RECORDS FOR THE EXERCISE:
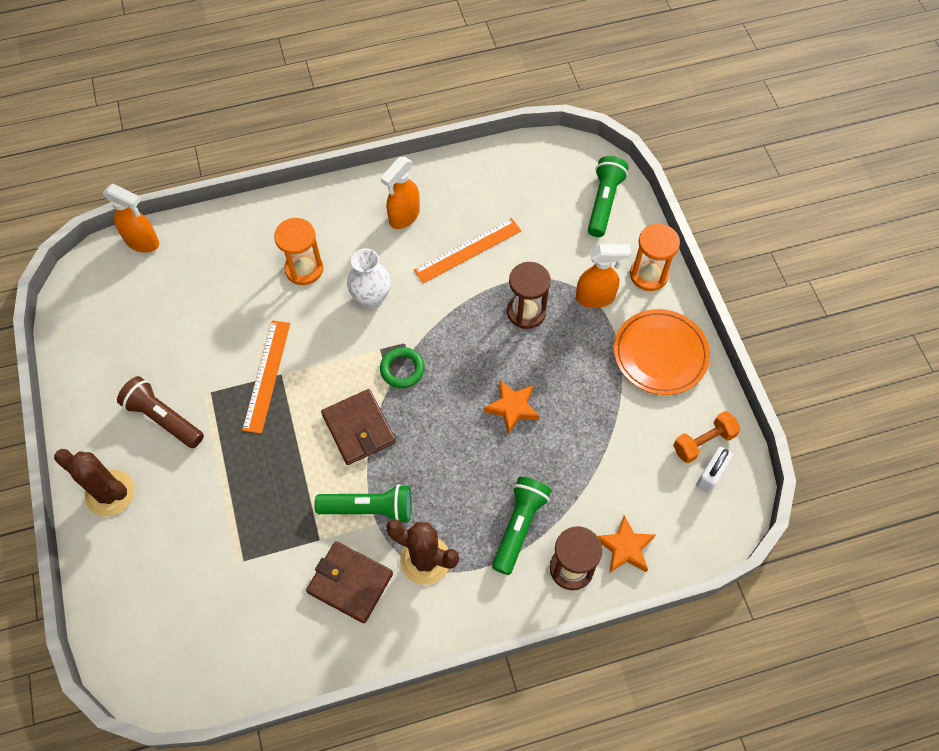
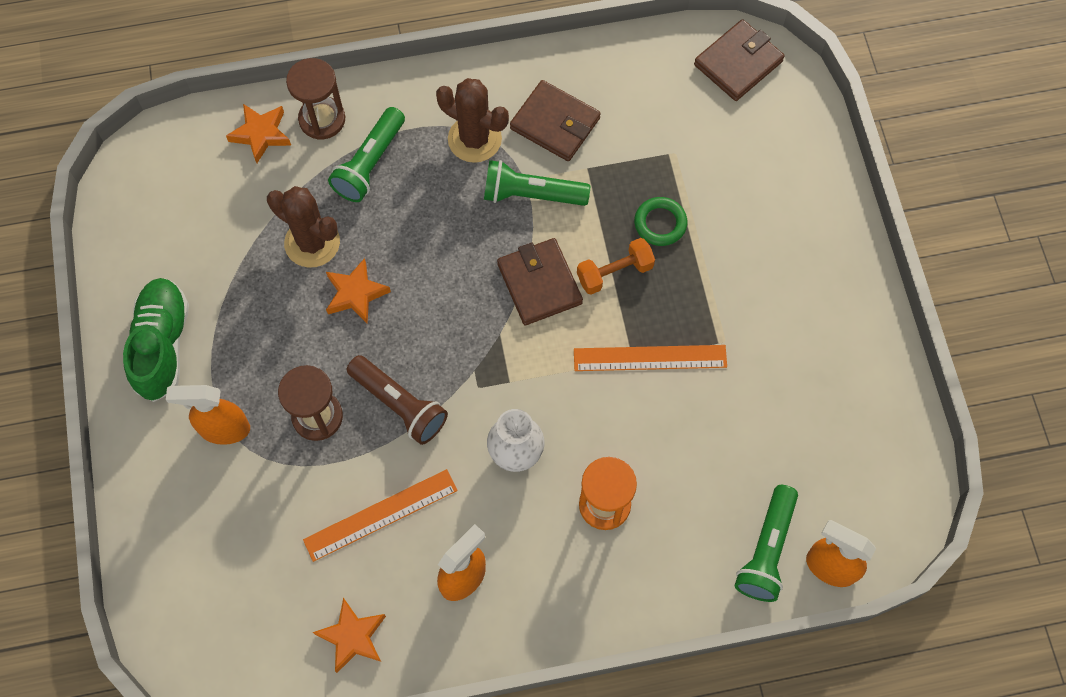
camera: 175 degrees left, 5 degrees up
(110, 493) = (822, 233): brown cactus -> brown cactus (312, 243)
(163, 418) = (771, 315): brown flashlight -> brown flashlight (399, 405)
(167, 667) = (738, 63): none -> brown wallet
(267, 375) = (650, 358): orange ruler -> orange ruler turned 75 degrees clockwise
(402, 369) = (483, 352): green ring -> green ring (660, 223)
(476, 178) = (352, 637): none -> orange star
(604, 202) = (177, 577): green flashlight -> green flashlight (766, 550)
(648, 275) = (146, 457): orange hourglass -> none
(660, 354) = (162, 345): orange plate -> green shoe
(703, 442) = (143, 236): orange dumbbell -> orange dumbbell (614, 272)
(711, 475) = (146, 200): white padlock -> none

WHAT IS NEEDED:
Based on the entries above, please state how many lines include "brown", leaving out everything else.

SOLUTION TO THIS PROBLEM:
3